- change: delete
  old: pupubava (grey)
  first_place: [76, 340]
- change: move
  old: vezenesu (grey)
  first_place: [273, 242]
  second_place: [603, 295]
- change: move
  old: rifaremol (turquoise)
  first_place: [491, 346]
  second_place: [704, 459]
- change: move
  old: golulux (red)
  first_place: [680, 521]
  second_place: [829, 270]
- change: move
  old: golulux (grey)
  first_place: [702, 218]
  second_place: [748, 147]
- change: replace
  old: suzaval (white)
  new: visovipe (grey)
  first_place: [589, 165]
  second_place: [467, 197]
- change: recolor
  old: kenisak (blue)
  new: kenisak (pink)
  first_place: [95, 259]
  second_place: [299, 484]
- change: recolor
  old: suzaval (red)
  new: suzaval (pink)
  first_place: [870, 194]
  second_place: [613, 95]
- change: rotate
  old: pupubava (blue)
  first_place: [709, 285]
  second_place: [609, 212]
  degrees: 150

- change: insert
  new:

########################################

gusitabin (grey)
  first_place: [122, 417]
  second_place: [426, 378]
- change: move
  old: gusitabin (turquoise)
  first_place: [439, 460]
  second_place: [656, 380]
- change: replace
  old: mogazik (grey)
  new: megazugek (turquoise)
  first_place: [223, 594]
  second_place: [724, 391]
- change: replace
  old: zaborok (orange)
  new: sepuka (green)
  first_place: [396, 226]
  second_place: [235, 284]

########################################

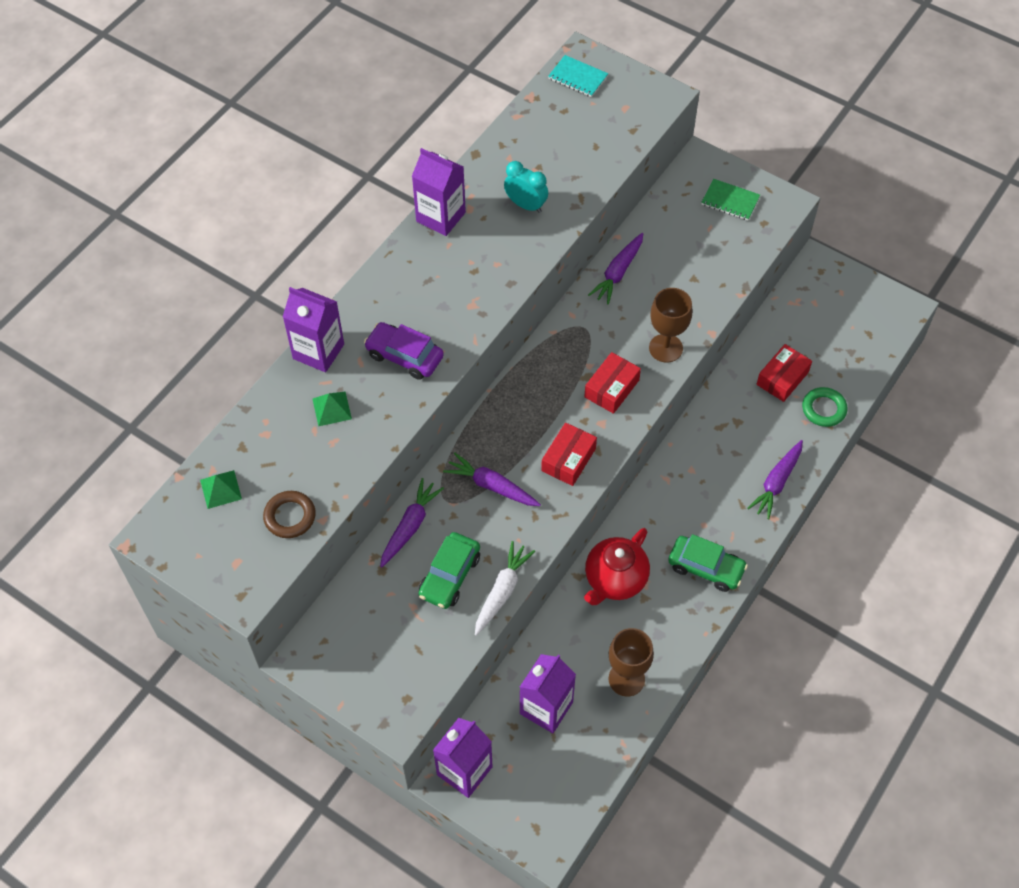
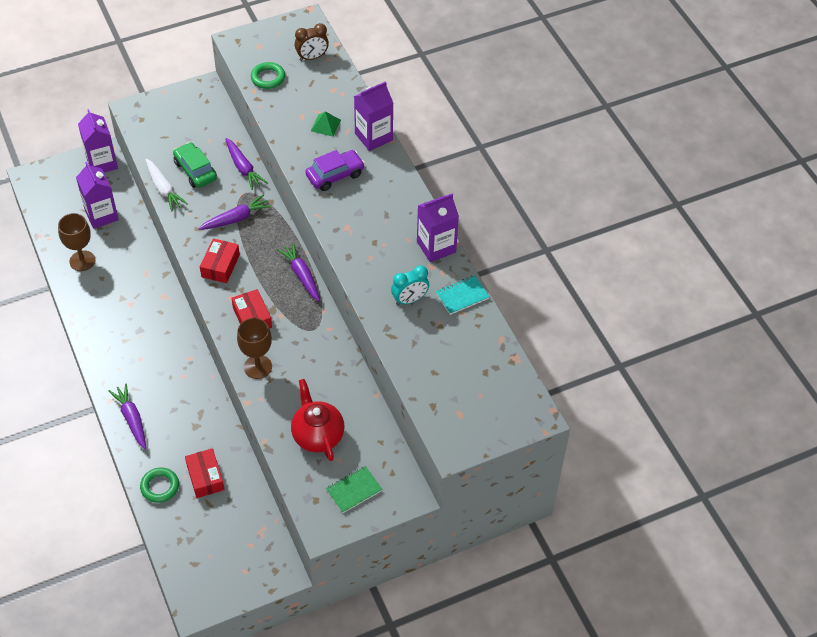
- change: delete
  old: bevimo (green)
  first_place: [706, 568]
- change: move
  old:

########################################

Exercise brief: Where a line in the entries holds "pupubava", copy that line.

Solution for this problem:
  old: pupubava (grey)
  old: pupubava (blue)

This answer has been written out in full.